_Work request_: Set down, word for word, every line of the listing below, starting with the one that contains "List objects with" and ending with the final line. Include nothing else.

_Records to process_:

——————————

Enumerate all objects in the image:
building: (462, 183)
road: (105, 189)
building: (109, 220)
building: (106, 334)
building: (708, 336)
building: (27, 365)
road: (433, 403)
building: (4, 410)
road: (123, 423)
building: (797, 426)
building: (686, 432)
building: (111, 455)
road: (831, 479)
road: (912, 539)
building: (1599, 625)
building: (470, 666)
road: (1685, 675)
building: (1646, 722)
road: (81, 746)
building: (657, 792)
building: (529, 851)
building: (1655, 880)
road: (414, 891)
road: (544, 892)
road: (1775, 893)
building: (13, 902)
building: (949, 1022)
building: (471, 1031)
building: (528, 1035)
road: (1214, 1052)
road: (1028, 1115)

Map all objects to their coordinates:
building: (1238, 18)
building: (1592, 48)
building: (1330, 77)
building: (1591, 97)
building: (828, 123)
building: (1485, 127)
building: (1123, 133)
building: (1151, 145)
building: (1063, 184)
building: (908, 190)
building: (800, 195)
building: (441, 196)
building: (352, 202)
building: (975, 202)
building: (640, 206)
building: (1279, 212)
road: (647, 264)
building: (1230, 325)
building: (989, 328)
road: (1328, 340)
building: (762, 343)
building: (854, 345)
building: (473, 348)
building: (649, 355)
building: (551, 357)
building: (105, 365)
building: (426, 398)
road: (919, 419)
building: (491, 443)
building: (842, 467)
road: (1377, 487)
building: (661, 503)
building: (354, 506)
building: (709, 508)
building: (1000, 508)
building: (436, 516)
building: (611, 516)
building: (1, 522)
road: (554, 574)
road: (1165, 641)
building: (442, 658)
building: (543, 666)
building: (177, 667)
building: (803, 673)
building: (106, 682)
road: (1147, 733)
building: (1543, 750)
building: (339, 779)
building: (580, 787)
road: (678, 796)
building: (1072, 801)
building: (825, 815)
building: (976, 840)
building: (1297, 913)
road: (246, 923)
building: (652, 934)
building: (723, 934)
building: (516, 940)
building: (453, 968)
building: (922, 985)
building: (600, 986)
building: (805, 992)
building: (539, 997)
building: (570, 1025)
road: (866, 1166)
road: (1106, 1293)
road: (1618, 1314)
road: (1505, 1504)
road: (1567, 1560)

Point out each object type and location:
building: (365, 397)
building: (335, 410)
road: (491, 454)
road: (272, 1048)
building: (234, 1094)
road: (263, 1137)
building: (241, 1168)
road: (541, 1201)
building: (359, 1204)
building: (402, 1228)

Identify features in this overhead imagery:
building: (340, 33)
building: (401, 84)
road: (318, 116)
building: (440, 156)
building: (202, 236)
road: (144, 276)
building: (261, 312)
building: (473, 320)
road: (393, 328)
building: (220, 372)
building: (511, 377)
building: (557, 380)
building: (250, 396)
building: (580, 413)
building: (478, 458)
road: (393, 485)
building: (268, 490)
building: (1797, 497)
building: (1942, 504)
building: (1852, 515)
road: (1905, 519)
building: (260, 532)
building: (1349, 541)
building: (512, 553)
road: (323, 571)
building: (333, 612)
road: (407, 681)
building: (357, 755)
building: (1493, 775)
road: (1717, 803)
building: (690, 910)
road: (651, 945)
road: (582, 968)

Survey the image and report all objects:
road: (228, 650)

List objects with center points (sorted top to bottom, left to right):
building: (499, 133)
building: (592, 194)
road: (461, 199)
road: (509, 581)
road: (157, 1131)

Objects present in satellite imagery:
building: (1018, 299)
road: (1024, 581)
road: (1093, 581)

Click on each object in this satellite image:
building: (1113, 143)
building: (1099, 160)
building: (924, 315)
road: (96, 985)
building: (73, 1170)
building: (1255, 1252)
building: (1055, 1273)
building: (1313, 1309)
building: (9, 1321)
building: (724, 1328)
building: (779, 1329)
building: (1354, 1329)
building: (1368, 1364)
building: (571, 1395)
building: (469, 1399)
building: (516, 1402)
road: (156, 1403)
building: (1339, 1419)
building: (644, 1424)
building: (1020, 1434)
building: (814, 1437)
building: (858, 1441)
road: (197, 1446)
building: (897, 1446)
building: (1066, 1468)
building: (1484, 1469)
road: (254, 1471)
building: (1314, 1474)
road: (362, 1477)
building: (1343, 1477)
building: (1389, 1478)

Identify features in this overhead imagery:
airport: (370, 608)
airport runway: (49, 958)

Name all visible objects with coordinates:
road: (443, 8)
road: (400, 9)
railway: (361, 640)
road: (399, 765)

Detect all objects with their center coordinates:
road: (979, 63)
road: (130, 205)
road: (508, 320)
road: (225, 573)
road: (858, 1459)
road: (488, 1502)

——————————

_Answer box_:
List objects with center points (sorted top to bottom, left to right):
building: (499, 133)
building: (592, 194)
road: (461, 199)
road: (509, 581)
road: (157, 1131)

Objects present in satellite imagery:
building: (1018, 299)
road: (1024, 581)
road: (1093, 581)

Click on each object in this satellite image:
building: (1113, 143)
building: (1099, 160)
building: (924, 315)
road: (96, 985)
building: (73, 1170)
building: (1255, 1252)
building: (1055, 1273)
building: (1313, 1309)
building: (9, 1321)
building: (724, 1328)
building: (779, 1329)
building: (1354, 1329)
building: (1368, 1364)
building: (571, 1395)
building: (469, 1399)
building: (516, 1402)
road: (156, 1403)
building: (1339, 1419)
building: (644, 1424)
building: (1020, 1434)
building: (814, 1437)
building: (858, 1441)
road: (197, 1446)
building: (897, 1446)
building: (1066, 1468)
building: (1484, 1469)
road: (254, 1471)
building: (1314, 1474)
road: (362, 1477)
building: (1343, 1477)
building: (1389, 1478)

Identify features in this overhead imagery:
airport: (370, 608)
airport runway: (49, 958)

Name all visible objects with coordinates:
road: (443, 8)
road: (400, 9)
railway: (361, 640)
road: (399, 765)

Detect all objects with their center coordinates:
road: (979, 63)
road: (130, 205)
road: (508, 320)
road: (225, 573)
road: (858, 1459)
road: (488, 1502)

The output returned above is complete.